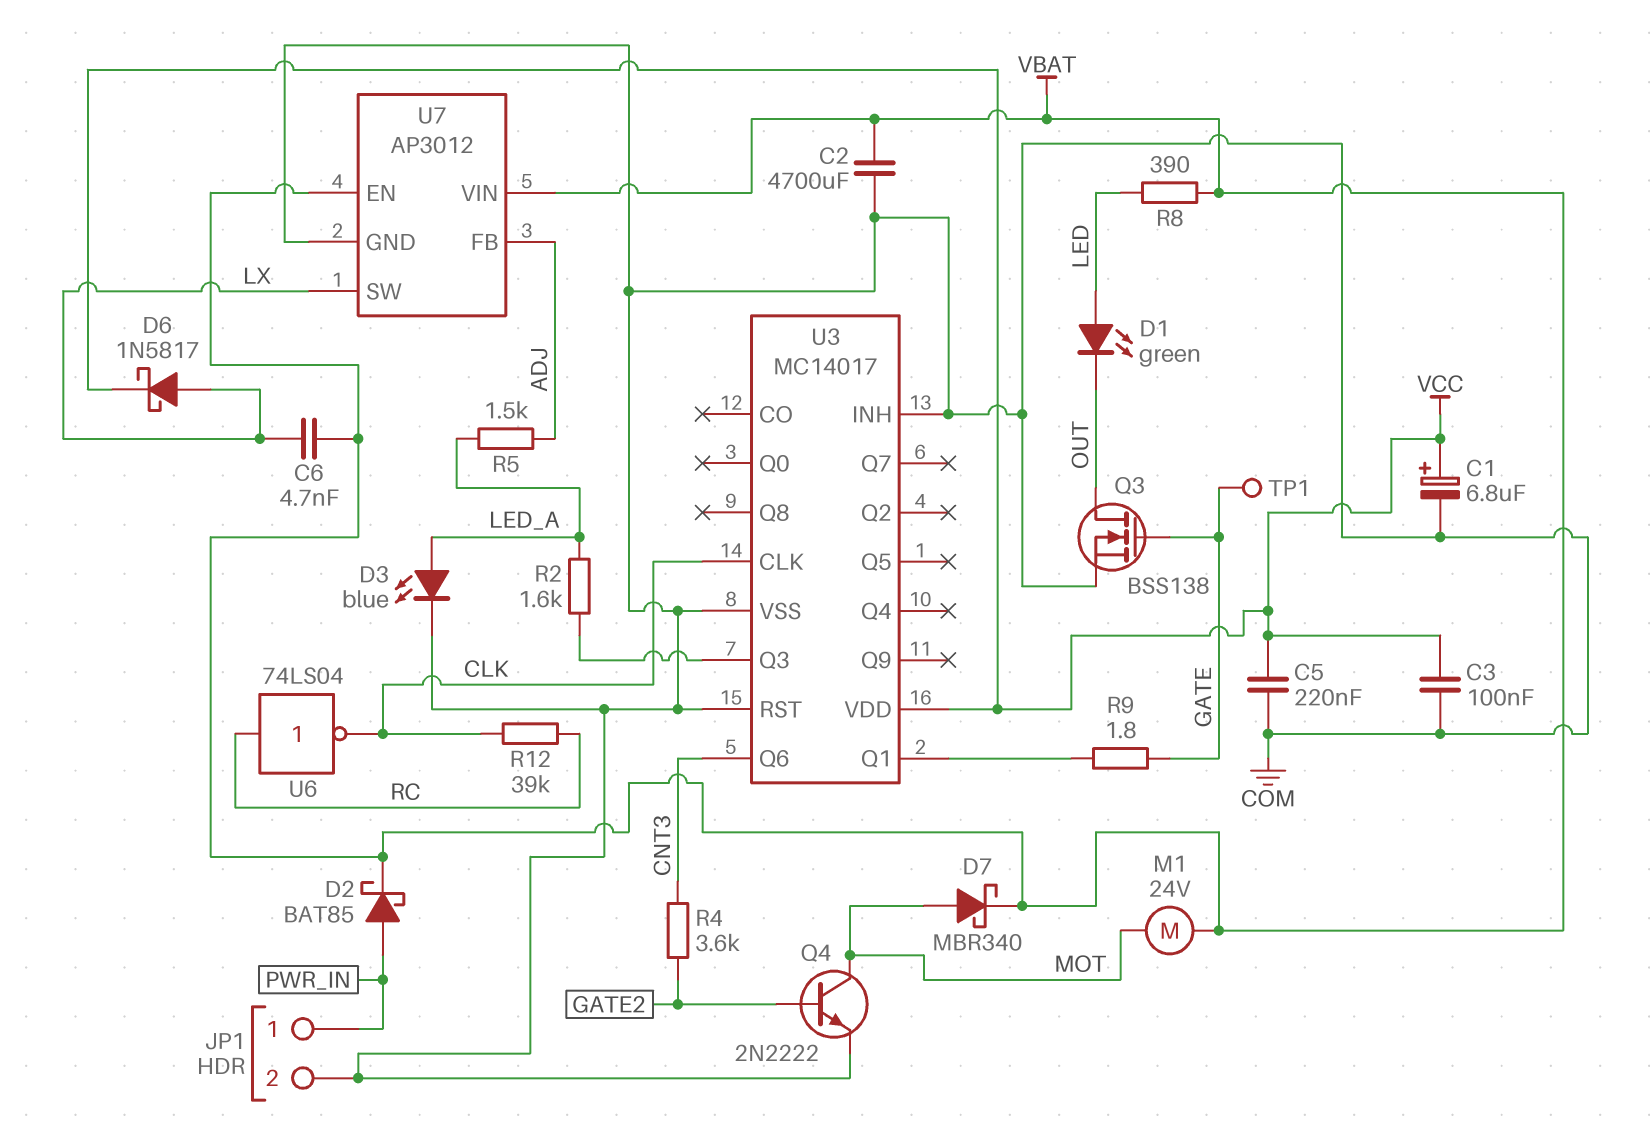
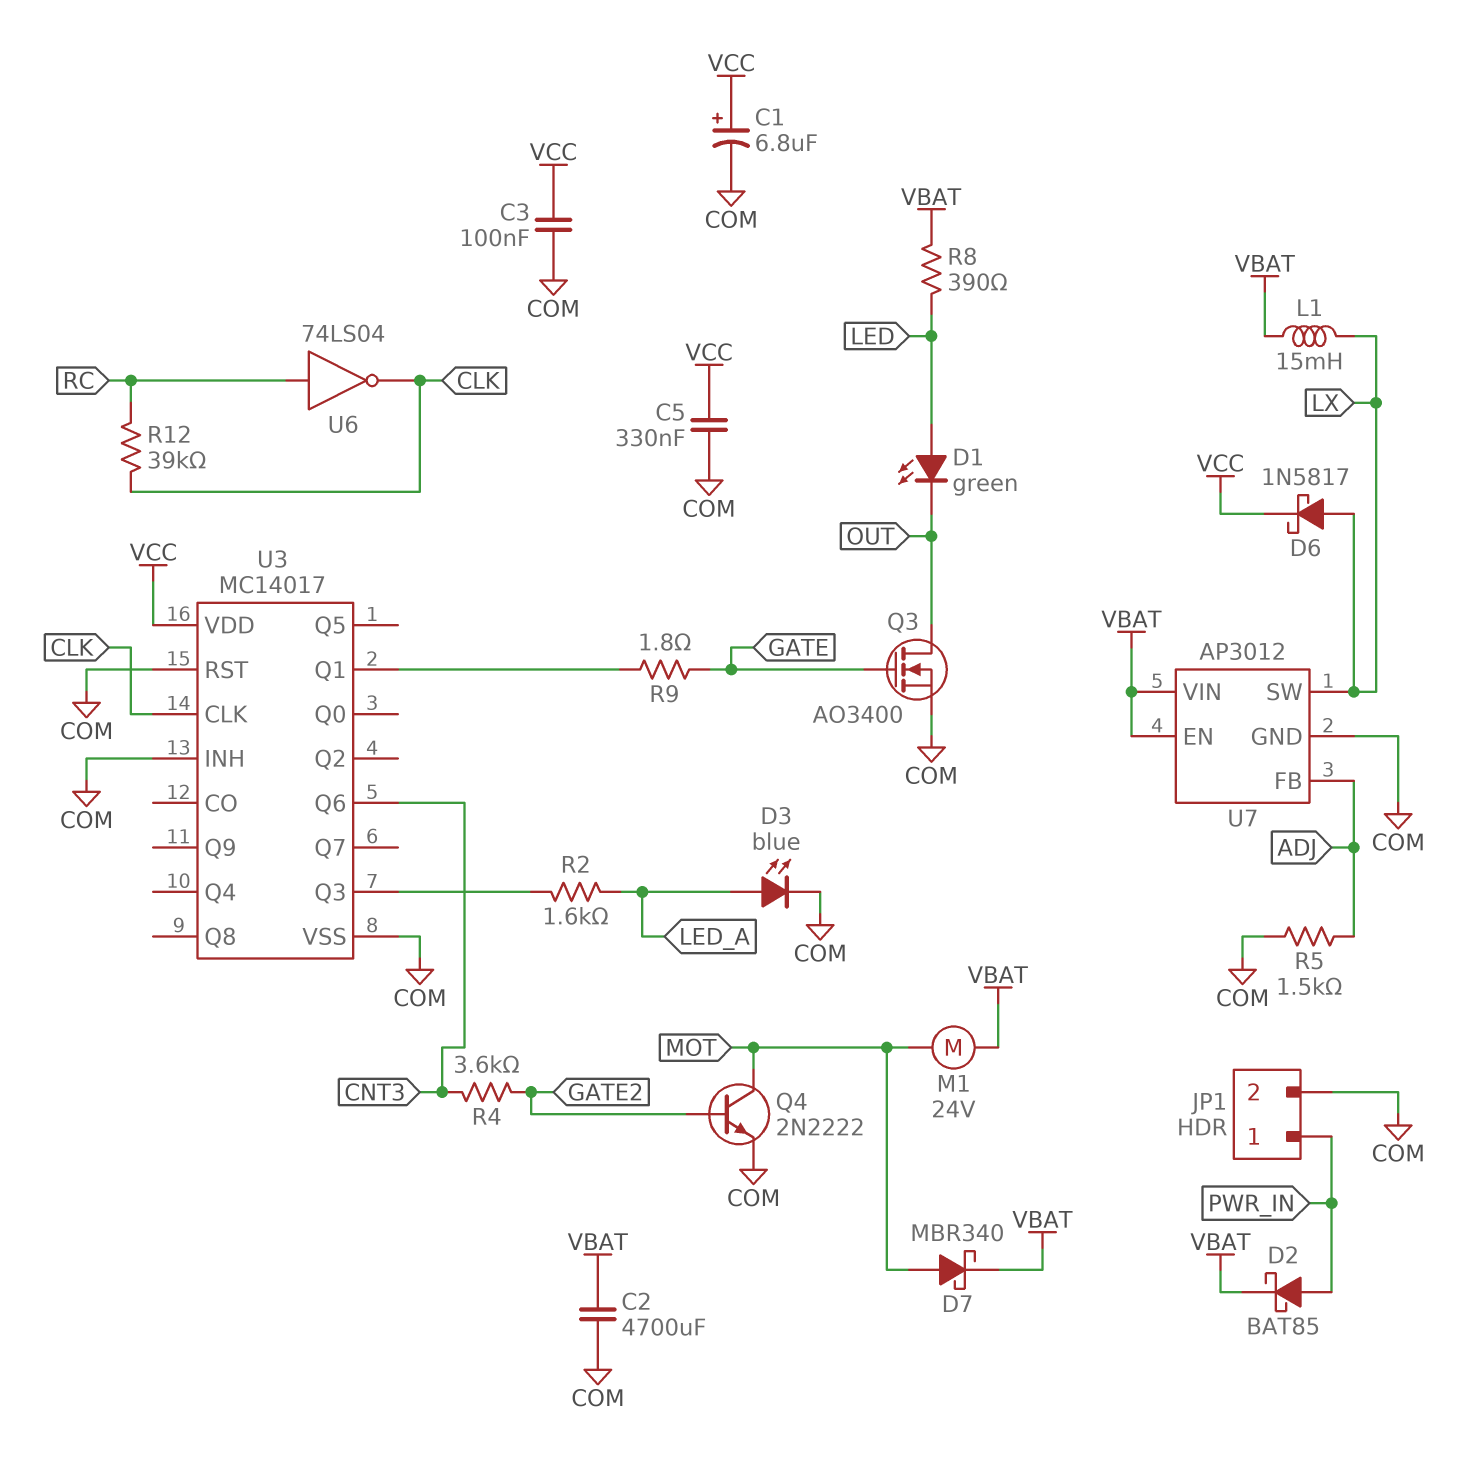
C5: 220nF (COM, VCC) -> 330nF (COM, VCC)
C6: 4.7nF (LX, VBAT) -> none
L1: none -> 15mH (LX, VBAT)
Q3: NMOS BSS138 (G GATE, D OUT, S COM) -> NMOS AO3400 (G GATE, D OUT, S COM)
R5: 1.5k (ADJ, LED_A) -> 1.5k (ADJ, COM)
TP1: test point (GATE) -> none

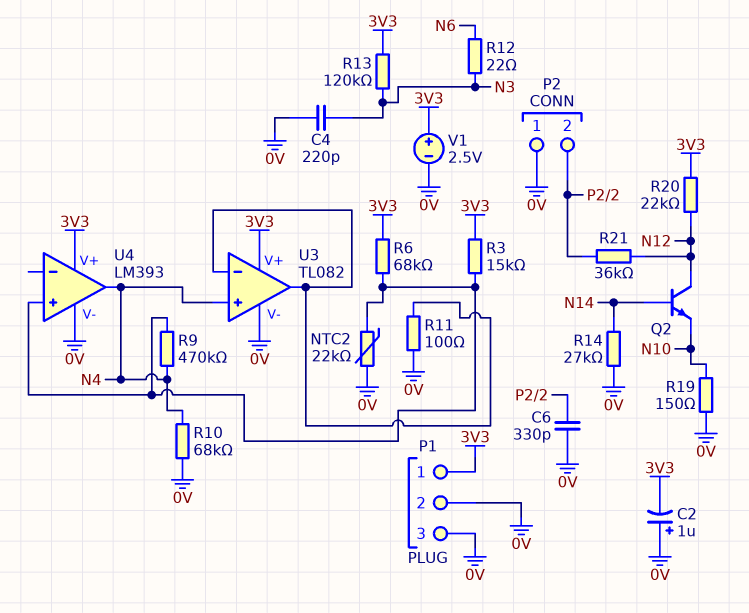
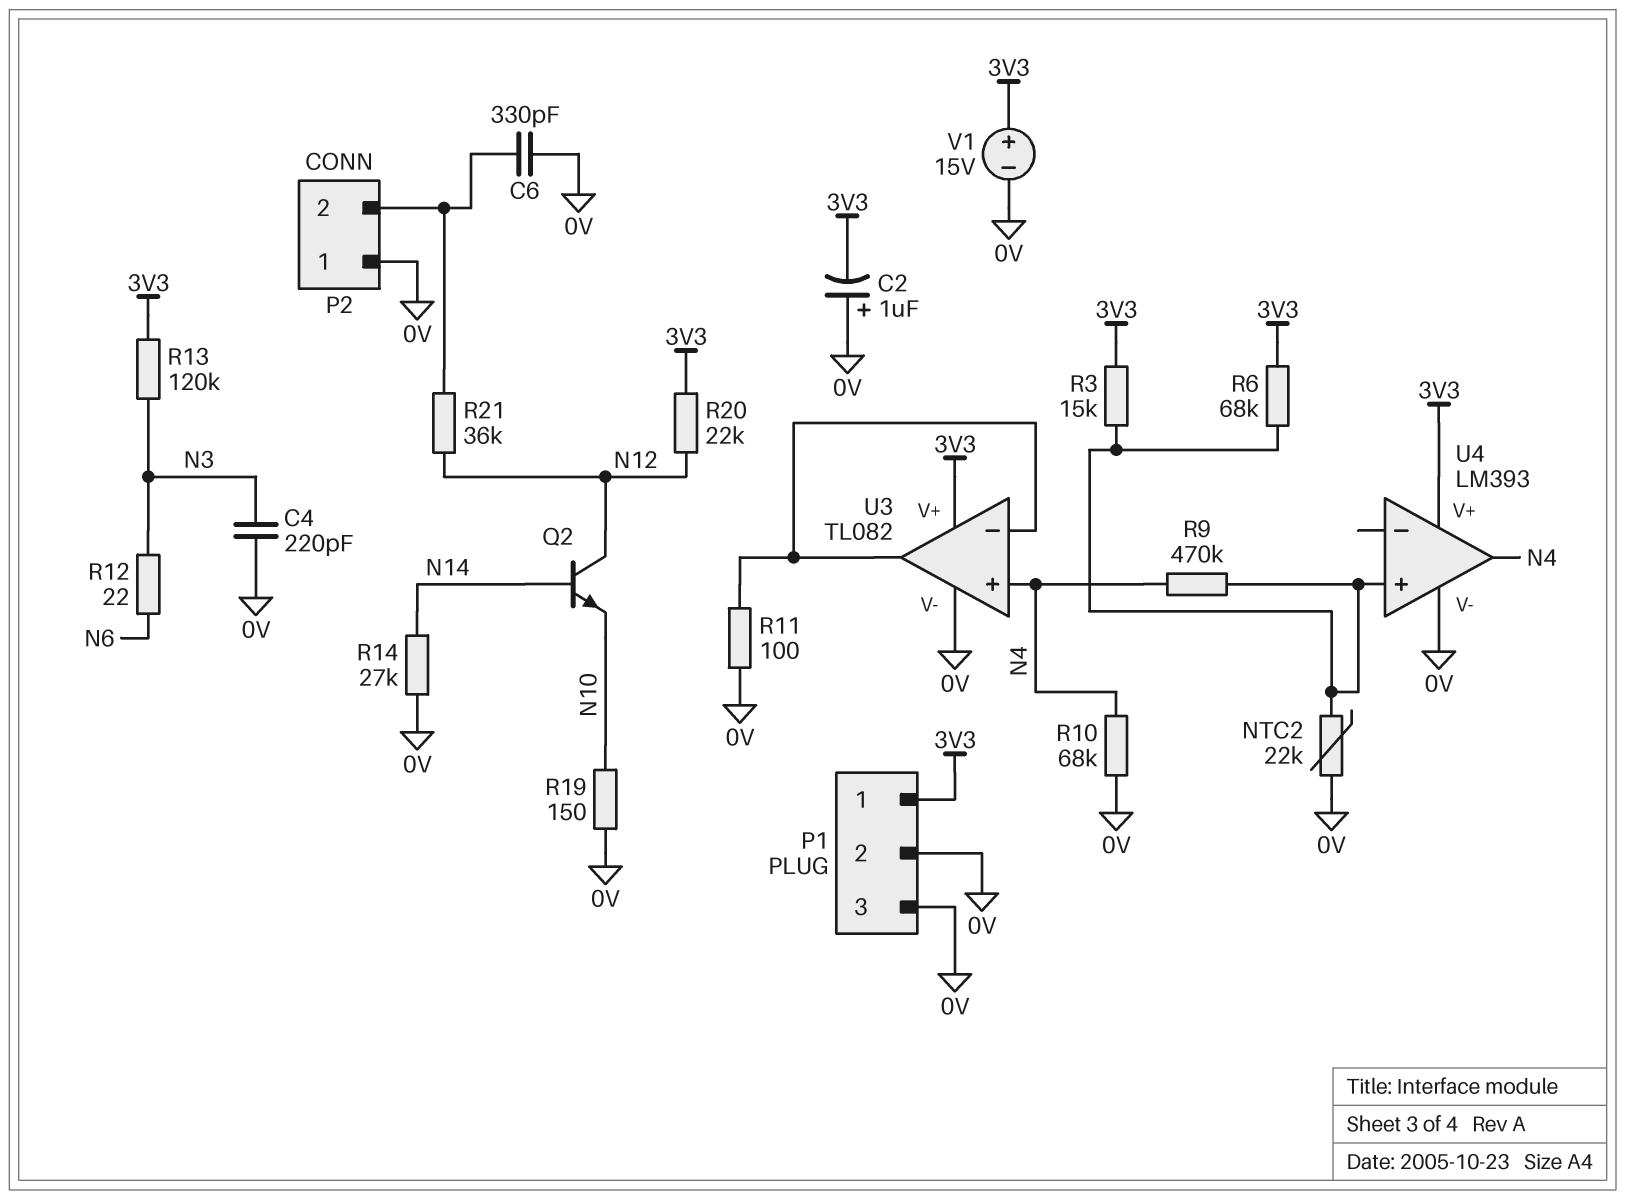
V1: 2.5V (plus 3V3, minus 0V) -> 15V (plus 3V3, minus 0V)

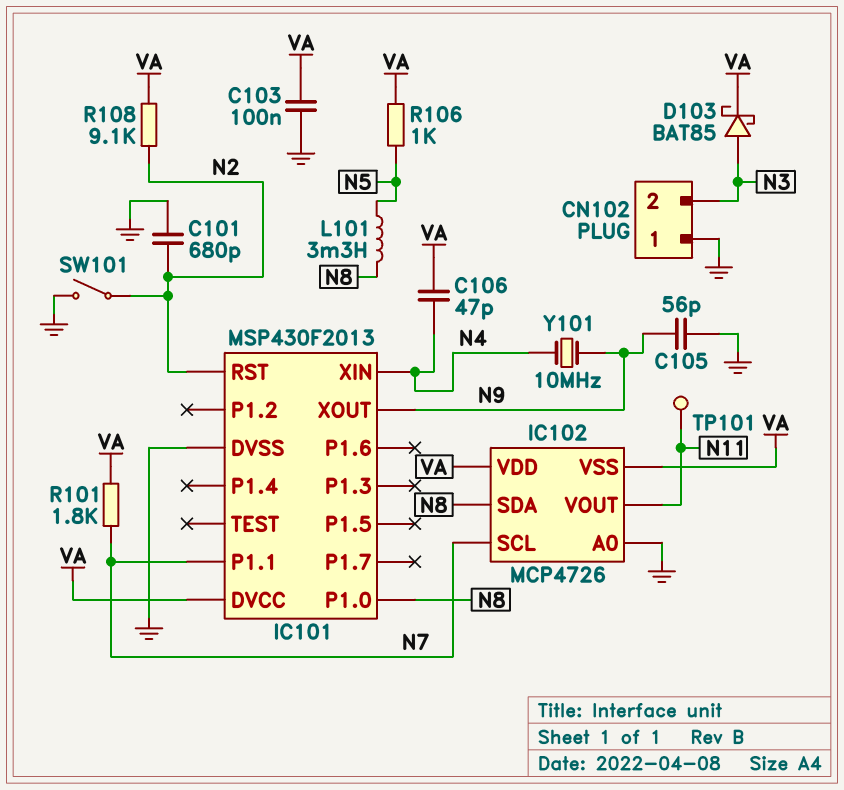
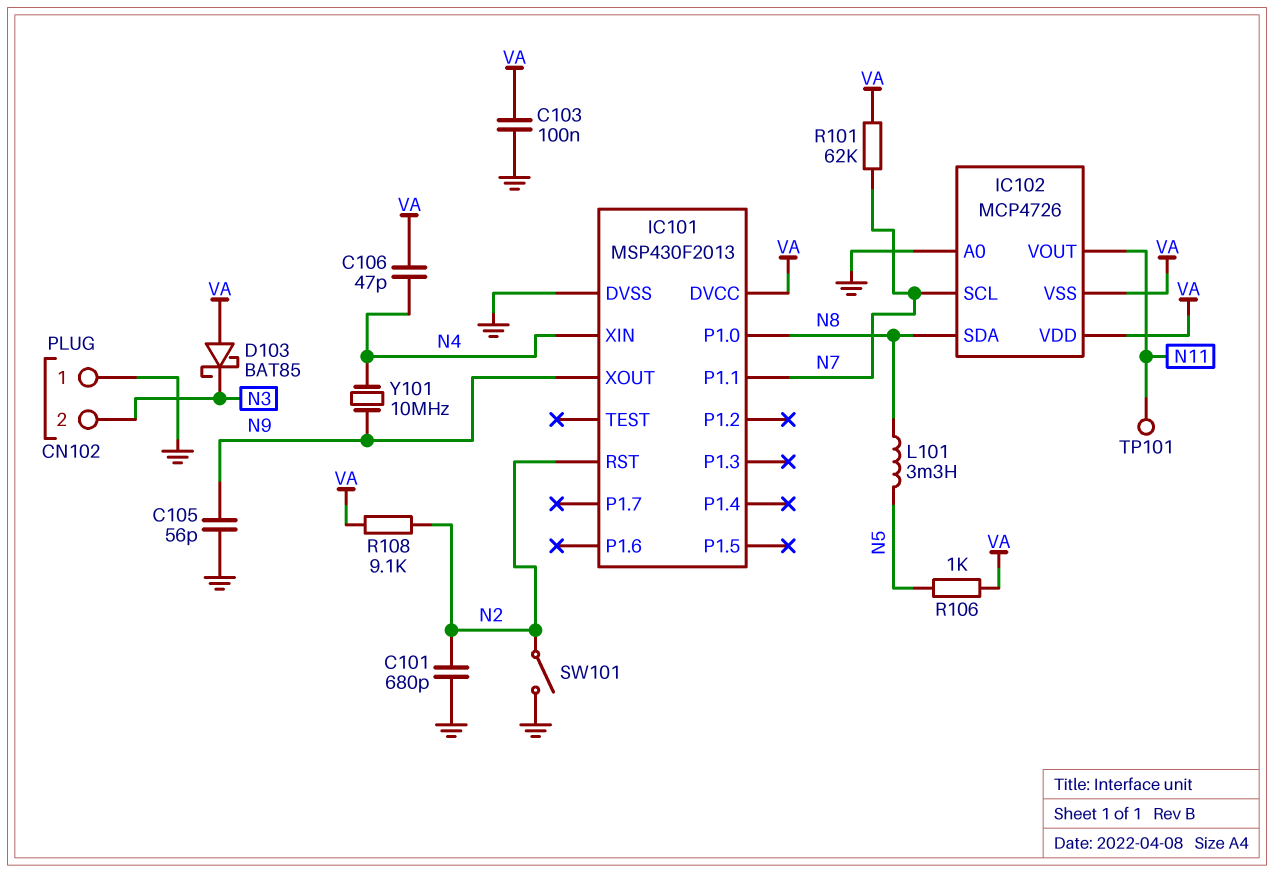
D103: schottky BAT85 (A N3, K VA) -> schottky BAT85 (A VA, K N3)
R101: 1.8k (N7, VA) -> 62k (N7, VA)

→ **Work task**:
Pictures aside, reproduce exactly the lines from the one containing "L1: none -> 15mH (LX, VBAT)" to the end of the listing above, both ends included.

→ **Result of the exercise**:
L1: none -> 15mH (LX, VBAT)
Q3: NMOS BSS138 (G GATE, D OUT, S COM) -> NMOS AO3400 (G GATE, D OUT, S COM)
R5: 1.5k (ADJ, LED_A) -> 1.5k (ADJ, COM)
TP1: test point (GATE) -> none

V1: 2.5V (plus 3V3, minus 0V) -> 15V (plus 3V3, minus 0V)

D103: schottky BAT85 (A N3, K VA) -> schottky BAT85 (A VA, K N3)
R101: 1.8k (N7, VA) -> 62k (N7, VA)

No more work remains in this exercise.